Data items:

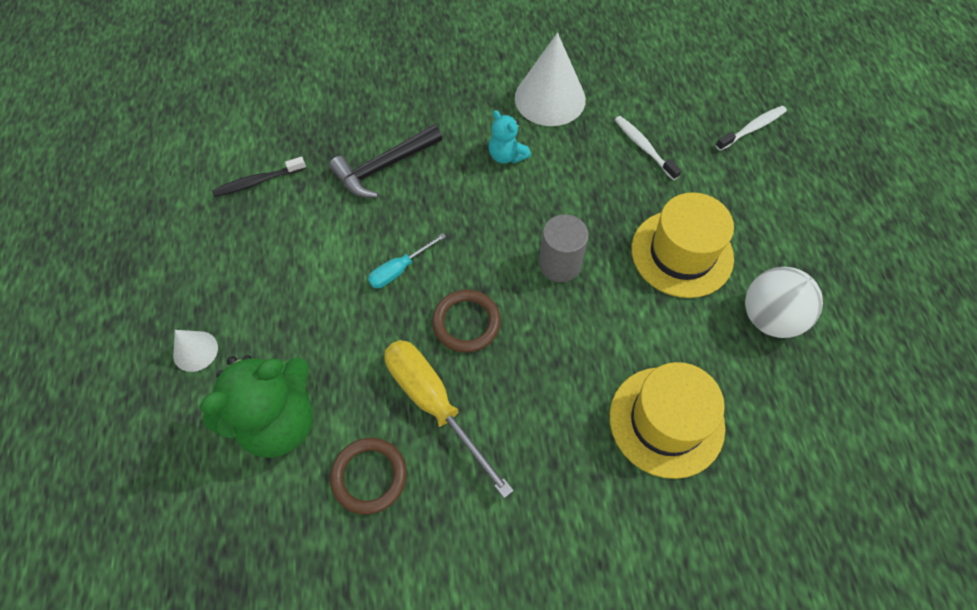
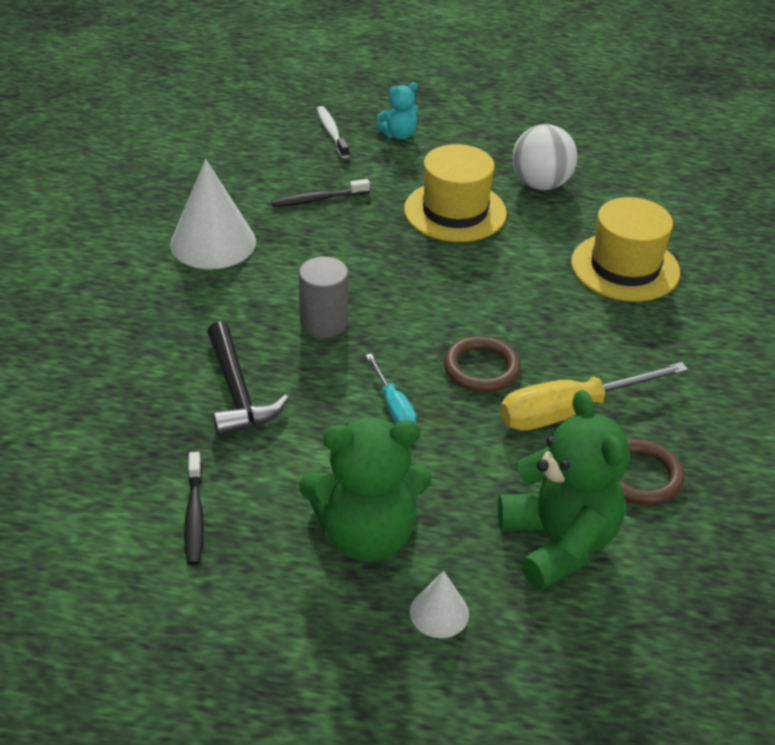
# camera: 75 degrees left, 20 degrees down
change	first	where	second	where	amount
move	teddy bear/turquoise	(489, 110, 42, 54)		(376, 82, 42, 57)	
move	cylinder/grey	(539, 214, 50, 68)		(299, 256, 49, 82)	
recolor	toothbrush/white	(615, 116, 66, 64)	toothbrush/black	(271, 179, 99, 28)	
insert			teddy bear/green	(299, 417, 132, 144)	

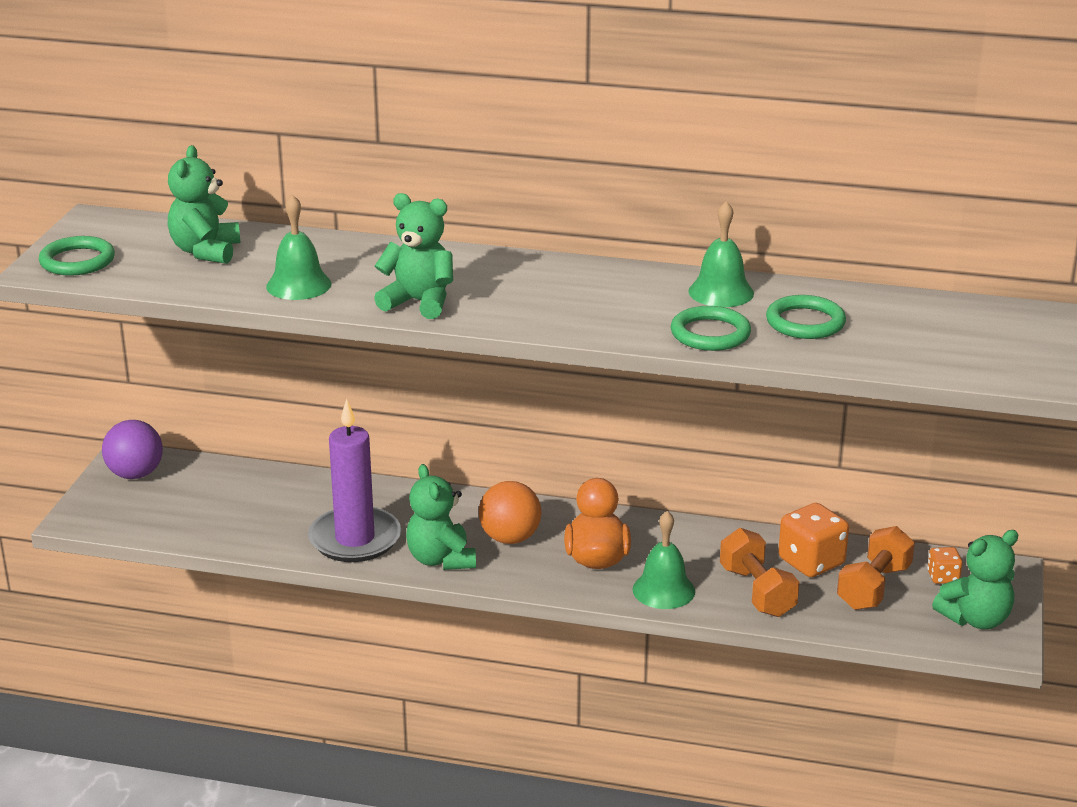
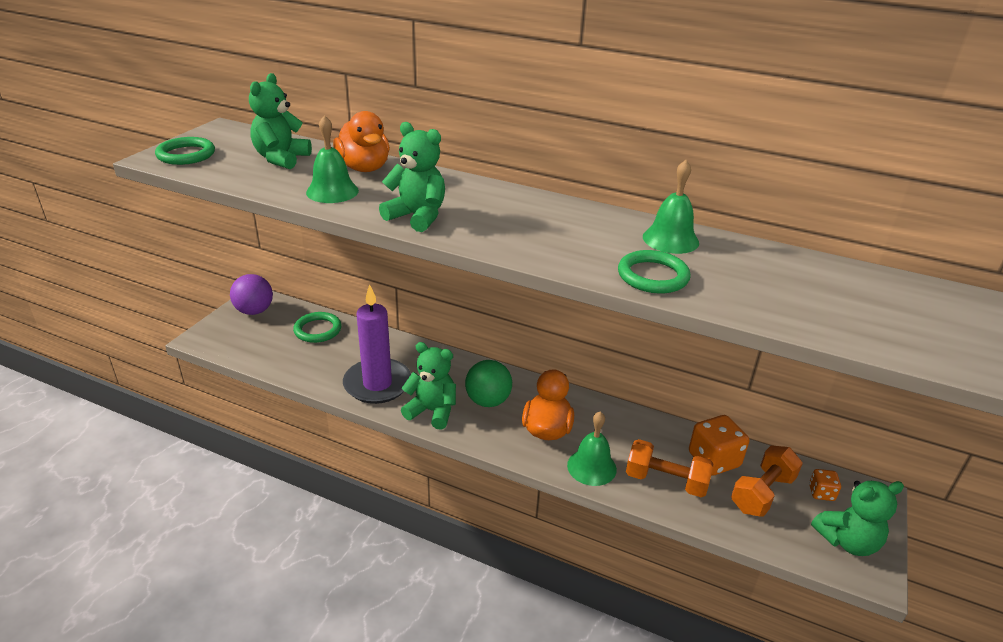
# camera: 10 degrees right, 5 degrees up
change	first	where	second	where	amount
rotate	teddy bear/green	(406, 464, 70, 106)		(401, 342, 55, 88)	120 degrees clockwise
recolor	ball/orange	(479, 481, 62, 63)	ball/green	(465, 360, 47, 47)	
rotate	dumbbell/orange	(720, 528, 80, 89)		(626, 439, 87, 58)	60 degrees counterclockwise
move	ring/green	(766, 295, 80, 44)		(293, 312, 49, 31)	
insert			duck/orange	(333, 111, 57, 61)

Your assignment: Your answer must be the full set of entries, set down exactly and without pictures.

Exercise result:
# camera: 75 degrees left, 20 degrees down
change	first	where	second	where	amount
move	teddy bear/turquoise	(489, 110, 42, 54)		(376, 82, 42, 57)	
move	cylinder/grey	(539, 214, 50, 68)		(299, 256, 49, 82)	
recolor	toothbrush/white	(615, 116, 66, 64)	toothbrush/black	(271, 179, 99, 28)	
insert			teddy bear/green	(299, 417, 132, 144)	

# camera: 10 degrees right, 5 degrees up
change	first	where	second	where	amount
rotate	teddy bear/green	(406, 464, 70, 106)		(401, 342, 55, 88)	120 degrees clockwise
recolor	ball/orange	(479, 481, 62, 63)	ball/green	(465, 360, 47, 47)	
rotate	dumbbell/orange	(720, 528, 80, 89)		(626, 439, 87, 58)	60 degrees counterclockwise
move	ring/green	(766, 295, 80, 44)		(293, 312, 49, 31)	
insert			duck/orange	(333, 111, 57, 61)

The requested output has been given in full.